═════ GIVEN INFORMATION
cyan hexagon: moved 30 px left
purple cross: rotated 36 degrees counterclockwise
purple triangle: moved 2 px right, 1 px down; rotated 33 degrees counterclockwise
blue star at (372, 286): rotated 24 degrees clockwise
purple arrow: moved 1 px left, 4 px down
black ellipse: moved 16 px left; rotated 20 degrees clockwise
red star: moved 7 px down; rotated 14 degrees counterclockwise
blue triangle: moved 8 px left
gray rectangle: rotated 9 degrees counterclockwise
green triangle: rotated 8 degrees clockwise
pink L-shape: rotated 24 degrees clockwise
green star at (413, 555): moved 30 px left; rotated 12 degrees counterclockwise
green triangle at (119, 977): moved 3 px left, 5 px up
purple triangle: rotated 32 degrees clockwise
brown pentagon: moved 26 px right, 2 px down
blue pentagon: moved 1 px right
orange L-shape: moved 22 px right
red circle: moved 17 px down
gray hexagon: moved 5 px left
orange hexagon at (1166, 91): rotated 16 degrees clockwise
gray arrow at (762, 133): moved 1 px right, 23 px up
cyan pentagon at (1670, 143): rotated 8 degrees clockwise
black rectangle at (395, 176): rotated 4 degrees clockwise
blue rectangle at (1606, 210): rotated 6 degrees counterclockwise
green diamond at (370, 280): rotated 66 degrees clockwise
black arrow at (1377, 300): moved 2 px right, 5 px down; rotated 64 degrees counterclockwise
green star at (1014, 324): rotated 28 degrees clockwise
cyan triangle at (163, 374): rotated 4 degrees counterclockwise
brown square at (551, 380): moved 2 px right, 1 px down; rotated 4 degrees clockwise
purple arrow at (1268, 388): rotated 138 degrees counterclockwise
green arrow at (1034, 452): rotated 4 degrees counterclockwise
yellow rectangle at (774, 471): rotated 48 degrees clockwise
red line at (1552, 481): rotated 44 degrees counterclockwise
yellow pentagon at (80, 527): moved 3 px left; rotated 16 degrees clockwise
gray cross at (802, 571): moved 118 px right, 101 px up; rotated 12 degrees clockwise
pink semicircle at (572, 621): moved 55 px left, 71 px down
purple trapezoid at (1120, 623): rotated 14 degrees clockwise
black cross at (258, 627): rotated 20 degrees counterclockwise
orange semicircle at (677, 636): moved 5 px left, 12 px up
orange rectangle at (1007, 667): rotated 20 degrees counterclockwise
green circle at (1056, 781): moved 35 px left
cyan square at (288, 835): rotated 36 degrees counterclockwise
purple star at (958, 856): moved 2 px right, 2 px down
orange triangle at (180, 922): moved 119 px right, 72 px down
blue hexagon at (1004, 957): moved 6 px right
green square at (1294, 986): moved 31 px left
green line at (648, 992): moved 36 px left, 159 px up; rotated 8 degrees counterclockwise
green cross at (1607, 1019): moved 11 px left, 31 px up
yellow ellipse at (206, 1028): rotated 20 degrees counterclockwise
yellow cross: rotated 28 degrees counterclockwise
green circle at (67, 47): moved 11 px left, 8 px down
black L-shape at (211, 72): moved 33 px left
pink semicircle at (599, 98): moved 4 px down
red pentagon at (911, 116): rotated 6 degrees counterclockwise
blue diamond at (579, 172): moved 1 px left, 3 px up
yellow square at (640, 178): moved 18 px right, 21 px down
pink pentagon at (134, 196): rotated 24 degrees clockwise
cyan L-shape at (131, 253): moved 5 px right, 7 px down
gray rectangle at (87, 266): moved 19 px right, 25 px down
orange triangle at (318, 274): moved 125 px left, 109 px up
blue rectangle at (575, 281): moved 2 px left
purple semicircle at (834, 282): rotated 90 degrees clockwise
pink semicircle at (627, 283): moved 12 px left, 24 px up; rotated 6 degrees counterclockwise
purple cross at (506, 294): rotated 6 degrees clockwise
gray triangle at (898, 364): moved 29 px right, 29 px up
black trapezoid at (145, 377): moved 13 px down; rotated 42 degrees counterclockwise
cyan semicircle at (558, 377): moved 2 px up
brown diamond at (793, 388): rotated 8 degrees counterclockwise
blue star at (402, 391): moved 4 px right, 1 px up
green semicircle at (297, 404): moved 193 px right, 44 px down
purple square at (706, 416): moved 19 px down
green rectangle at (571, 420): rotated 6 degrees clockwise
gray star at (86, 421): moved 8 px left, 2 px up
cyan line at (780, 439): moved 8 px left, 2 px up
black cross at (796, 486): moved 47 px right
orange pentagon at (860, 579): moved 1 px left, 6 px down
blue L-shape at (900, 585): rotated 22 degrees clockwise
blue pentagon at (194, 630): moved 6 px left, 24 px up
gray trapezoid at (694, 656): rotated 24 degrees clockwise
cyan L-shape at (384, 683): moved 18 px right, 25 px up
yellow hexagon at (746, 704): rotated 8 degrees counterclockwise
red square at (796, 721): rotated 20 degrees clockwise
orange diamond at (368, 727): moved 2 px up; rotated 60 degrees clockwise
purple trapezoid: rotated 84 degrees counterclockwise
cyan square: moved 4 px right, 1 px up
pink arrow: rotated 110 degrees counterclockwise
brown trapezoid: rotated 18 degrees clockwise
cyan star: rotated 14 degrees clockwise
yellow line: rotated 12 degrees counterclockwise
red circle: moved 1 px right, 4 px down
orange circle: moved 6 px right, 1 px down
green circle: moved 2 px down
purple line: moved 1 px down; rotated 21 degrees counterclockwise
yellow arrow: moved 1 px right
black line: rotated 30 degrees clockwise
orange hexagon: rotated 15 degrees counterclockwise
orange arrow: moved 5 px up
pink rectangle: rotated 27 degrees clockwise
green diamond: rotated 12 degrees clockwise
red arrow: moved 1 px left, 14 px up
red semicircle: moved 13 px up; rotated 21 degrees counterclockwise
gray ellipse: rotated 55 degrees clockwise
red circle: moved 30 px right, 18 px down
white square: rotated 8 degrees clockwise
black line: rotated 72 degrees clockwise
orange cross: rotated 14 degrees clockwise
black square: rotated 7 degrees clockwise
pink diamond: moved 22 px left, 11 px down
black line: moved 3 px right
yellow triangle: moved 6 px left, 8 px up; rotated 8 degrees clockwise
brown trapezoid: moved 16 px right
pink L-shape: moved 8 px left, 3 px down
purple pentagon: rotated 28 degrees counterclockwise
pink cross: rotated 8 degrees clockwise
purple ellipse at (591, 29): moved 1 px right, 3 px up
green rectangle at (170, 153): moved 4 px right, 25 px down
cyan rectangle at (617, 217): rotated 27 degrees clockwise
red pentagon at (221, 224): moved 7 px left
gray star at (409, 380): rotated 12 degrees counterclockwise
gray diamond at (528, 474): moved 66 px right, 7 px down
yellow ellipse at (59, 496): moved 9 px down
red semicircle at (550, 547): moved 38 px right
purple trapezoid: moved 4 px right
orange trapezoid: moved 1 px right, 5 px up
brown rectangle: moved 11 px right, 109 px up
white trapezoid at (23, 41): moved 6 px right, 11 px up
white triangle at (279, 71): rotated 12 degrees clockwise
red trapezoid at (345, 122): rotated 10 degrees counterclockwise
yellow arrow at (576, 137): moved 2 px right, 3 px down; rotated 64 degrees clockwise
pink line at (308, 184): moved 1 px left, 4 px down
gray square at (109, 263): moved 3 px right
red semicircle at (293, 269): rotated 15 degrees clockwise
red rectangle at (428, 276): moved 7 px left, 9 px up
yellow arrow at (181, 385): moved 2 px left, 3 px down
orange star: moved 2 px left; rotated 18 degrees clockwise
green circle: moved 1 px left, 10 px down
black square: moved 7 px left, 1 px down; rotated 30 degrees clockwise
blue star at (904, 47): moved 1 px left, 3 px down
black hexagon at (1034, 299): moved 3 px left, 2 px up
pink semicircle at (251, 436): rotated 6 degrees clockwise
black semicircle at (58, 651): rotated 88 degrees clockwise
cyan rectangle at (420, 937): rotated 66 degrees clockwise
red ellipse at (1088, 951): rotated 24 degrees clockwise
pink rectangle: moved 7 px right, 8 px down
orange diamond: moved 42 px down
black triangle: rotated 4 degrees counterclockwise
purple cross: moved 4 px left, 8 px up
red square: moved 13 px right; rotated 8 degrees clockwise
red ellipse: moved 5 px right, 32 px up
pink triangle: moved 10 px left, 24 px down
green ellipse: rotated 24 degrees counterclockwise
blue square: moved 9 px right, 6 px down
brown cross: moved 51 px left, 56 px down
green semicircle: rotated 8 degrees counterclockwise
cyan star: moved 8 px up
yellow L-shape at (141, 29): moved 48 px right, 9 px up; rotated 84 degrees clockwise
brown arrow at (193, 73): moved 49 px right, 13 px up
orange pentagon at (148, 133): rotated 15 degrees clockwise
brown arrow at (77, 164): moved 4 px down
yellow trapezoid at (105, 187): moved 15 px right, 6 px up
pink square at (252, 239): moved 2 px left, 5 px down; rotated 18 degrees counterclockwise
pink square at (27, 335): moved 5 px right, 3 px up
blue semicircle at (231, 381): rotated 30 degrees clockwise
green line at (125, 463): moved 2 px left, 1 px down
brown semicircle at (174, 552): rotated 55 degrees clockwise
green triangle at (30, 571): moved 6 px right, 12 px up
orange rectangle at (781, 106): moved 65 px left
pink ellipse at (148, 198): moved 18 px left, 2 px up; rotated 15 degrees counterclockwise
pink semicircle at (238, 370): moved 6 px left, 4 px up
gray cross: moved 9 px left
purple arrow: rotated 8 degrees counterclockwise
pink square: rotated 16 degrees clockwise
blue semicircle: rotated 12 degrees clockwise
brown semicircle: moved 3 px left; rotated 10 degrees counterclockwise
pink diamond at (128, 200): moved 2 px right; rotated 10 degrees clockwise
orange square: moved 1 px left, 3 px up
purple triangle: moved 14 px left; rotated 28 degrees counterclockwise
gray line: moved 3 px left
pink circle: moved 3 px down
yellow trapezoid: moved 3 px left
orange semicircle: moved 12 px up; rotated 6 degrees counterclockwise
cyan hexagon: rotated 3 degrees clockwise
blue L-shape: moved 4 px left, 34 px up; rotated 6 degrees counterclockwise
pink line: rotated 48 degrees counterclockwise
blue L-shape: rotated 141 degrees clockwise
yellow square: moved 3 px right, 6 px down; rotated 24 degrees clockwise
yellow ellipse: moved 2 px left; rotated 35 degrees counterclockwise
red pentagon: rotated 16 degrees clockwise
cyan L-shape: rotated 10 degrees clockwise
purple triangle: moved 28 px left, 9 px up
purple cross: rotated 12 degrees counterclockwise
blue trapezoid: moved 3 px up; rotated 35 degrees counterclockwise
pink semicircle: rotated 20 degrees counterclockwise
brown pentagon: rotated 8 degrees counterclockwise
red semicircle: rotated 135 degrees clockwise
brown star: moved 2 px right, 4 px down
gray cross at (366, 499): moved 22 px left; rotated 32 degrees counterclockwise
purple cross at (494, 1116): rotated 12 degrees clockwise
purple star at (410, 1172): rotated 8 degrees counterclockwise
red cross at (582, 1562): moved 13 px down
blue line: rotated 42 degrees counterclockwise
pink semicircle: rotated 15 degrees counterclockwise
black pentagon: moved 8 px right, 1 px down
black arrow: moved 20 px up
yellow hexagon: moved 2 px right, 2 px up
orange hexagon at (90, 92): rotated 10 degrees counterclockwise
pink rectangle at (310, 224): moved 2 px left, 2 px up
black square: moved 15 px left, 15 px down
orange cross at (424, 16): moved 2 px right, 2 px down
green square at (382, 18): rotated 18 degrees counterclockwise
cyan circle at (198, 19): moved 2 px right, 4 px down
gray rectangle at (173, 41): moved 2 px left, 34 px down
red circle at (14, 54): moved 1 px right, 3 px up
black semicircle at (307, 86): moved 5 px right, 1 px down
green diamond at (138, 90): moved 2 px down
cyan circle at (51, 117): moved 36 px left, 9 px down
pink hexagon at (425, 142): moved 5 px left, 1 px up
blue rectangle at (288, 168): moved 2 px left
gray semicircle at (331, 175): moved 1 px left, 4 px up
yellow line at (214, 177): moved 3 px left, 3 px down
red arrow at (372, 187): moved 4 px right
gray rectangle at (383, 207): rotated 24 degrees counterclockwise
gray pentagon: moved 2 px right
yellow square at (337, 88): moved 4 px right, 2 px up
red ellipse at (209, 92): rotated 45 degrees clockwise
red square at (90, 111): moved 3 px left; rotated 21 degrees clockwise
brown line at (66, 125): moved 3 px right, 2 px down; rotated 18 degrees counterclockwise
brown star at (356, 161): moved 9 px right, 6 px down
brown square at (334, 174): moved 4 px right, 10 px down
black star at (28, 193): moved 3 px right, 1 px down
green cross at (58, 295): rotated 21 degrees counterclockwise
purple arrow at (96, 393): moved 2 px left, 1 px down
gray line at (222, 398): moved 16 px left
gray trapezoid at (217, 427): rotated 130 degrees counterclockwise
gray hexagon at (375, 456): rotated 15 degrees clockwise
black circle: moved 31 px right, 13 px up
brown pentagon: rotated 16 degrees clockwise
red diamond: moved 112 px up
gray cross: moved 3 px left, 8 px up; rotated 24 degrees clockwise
══════════
# EXERCISE:
Copy word for word the stretch of entries above from the line that has "red arrow: moved 1 px left, 14 px up" through the line that has "cyan rectangle at (617, 217): rotated", both ends included, and nothing outside it.

# FINAL ANSWER:
red arrow: moved 1 px left, 14 px up
red semicircle: moved 13 px up; rotated 21 degrees counterclockwise
gray ellipse: rotated 55 degrees clockwise
red circle: moved 30 px right, 18 px down
white square: rotated 8 degrees clockwise
black line: rotated 72 degrees clockwise
orange cross: rotated 14 degrees clockwise
black square: rotated 7 degrees clockwise
pink diamond: moved 22 px left, 11 px down
black line: moved 3 px right
yellow triangle: moved 6 px left, 8 px up; rotated 8 degrees clockwise
brown trapezoid: moved 16 px right
pink L-shape: moved 8 px left, 3 px down
purple pentagon: rotated 28 degrees counterclockwise
pink cross: rotated 8 degrees clockwise
purple ellipse at (591, 29): moved 1 px right, 3 px up
green rectangle at (170, 153): moved 4 px right, 25 px down
cyan rectangle at (617, 217): rotated 27 degrees clockwise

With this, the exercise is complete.